» DIRECTIONS FOR THIS TASK
The expected output is an exact copy of the lines from the one containing "blue semicircle: (473, 247)" through the final line of the entries below, with no images.

== RECORDED DATA

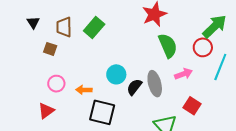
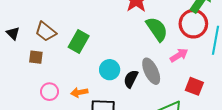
brown trapezoid: (64, 27) -> (46, 32), turned -40
green rectangle: (94, 27) -> (79, 41), moved
red circle: (203, 47) -> (193, 24), size x1.4

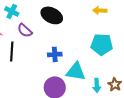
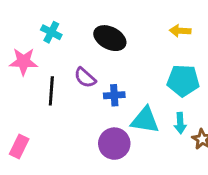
purple semicircle: (25, 30) -> (85, 78), moved
cyan arrow: (97, 85) -> (180, 123), moved

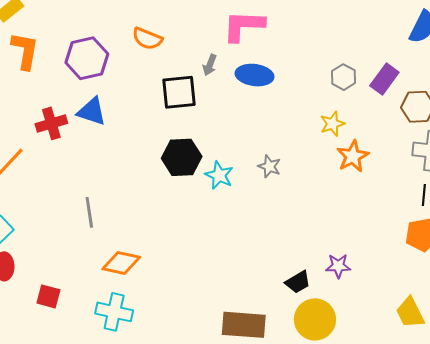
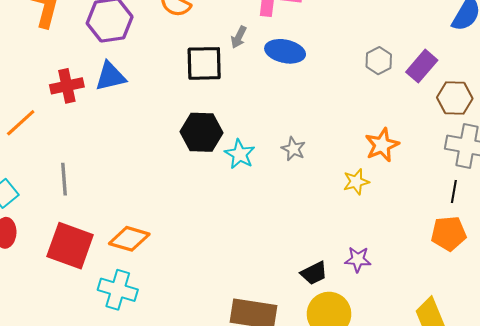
blue triangle: (92, 111) -> (110, 76), turned -36
yellow star: (332, 124) -> (356, 182), moved
gray line: (89, 212) -> (64, 179), moved
red square: (48, 296) -> (70, 246), moved, size x1.8

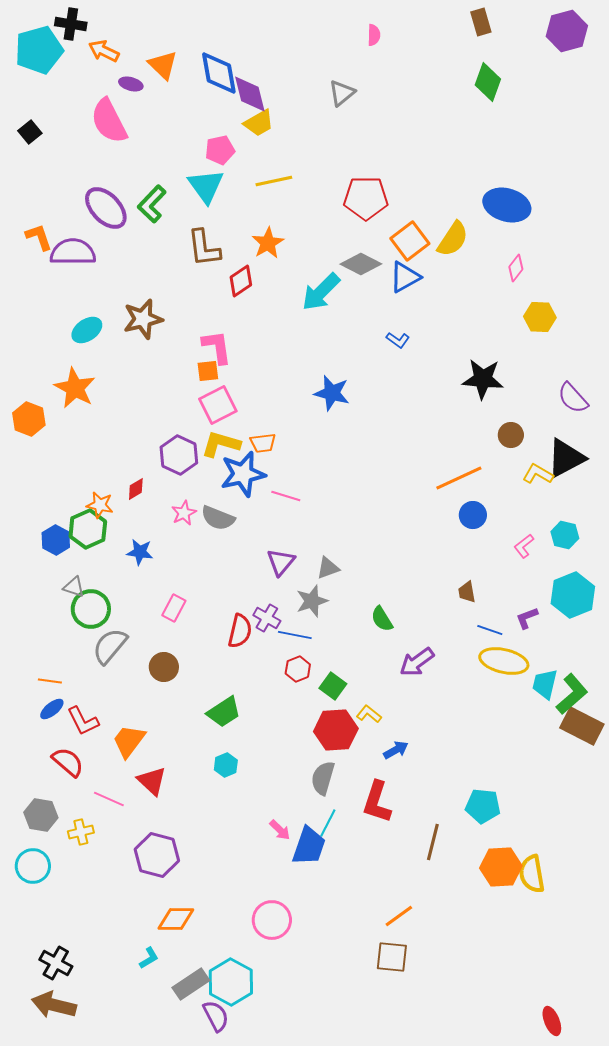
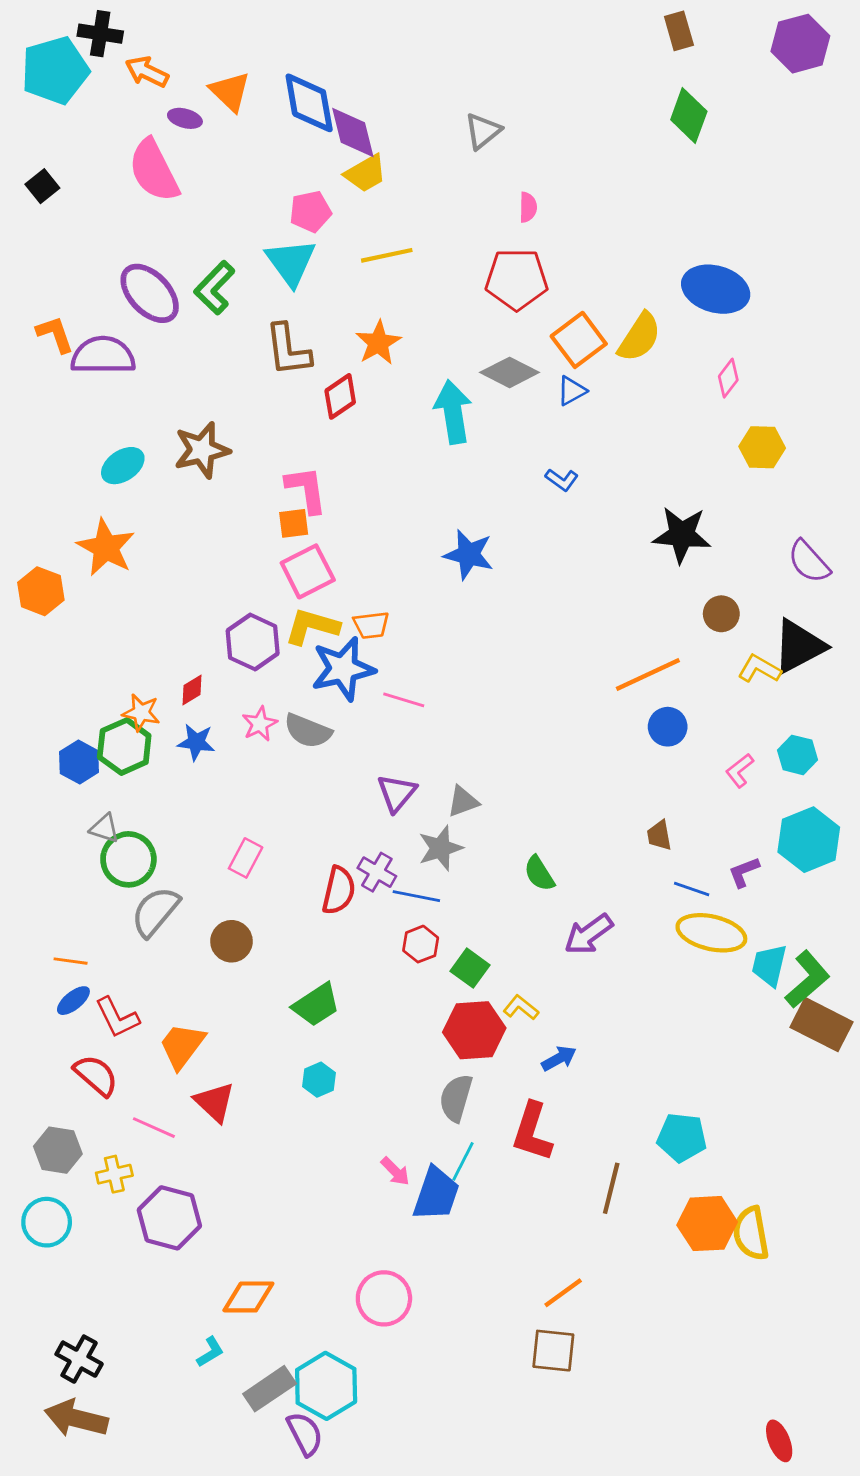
pink semicircle: (374, 35) -> (528, 207), moved
blue triangle: (405, 277) -> (572, 391), size x0.7
cyan arrow: (321, 292) -> (453, 412), turned 126
blue star: (140, 552) -> (196, 742), moved
purple hexagon: (157, 855) -> (169, 1218), moved

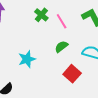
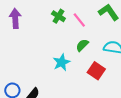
cyan star: (27, 59) -> (62, 62), moved

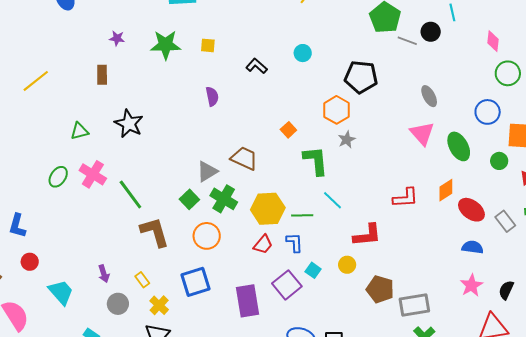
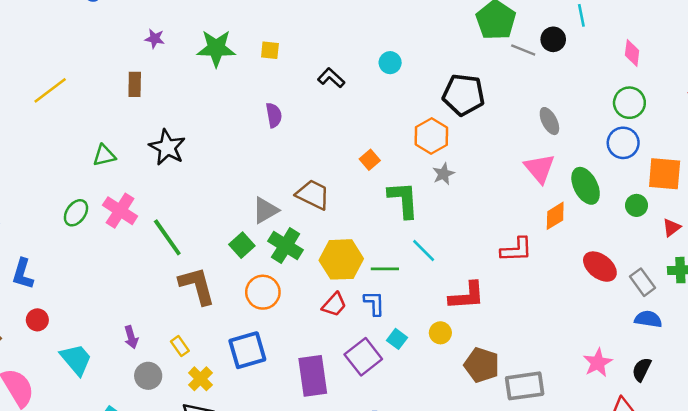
green circle: (508, 73) -> (629, 103), moved
orange diamond: (446, 190) -> (555, 216), moved
blue semicircle: (473, 247) -> (648, 319), moved

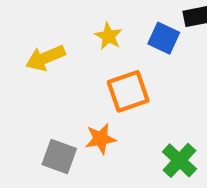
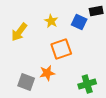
yellow arrow: (45, 58) -> (19, 32), turned -30
green cross: (179, 160) -> (87, 84), turned 30

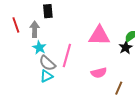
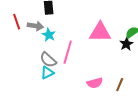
gray arrow: (35, 29) -> (35, 26), turned 98
cyan star: (39, 48) -> (49, 35), moved
pink semicircle: (99, 73) -> (95, 83), moved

====

» EXPECTED ANSWER
blue semicircle: (473, 247) -> (648, 319), moved

yellow arrow: (45, 58) -> (19, 32), turned -30
green cross: (179, 160) -> (87, 84), turned 30

gray arrow: (35, 29) -> (35, 26), turned 98
cyan star: (39, 48) -> (49, 35), moved
pink semicircle: (99, 73) -> (95, 83), moved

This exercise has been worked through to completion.